- What the task requires -
Look through the material below and copy every line containing the word "green".

- Supplied data -
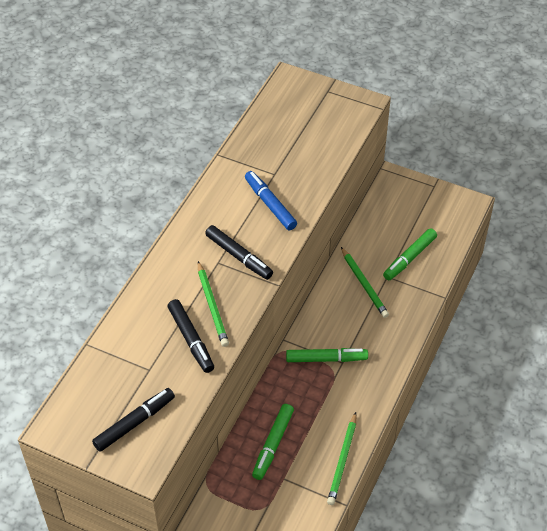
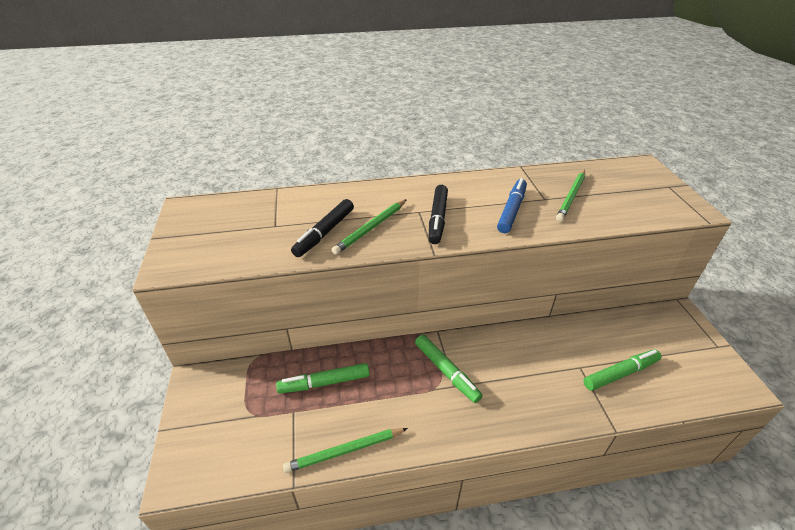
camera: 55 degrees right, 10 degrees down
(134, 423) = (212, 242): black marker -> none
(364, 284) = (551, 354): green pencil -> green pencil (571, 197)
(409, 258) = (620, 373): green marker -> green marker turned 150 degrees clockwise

- Exercise result -
(364, 284) = (551, 354): green pencil -> green pencil (571, 197)
(409, 258) = (620, 373): green marker -> green marker turned 150 degrees clockwise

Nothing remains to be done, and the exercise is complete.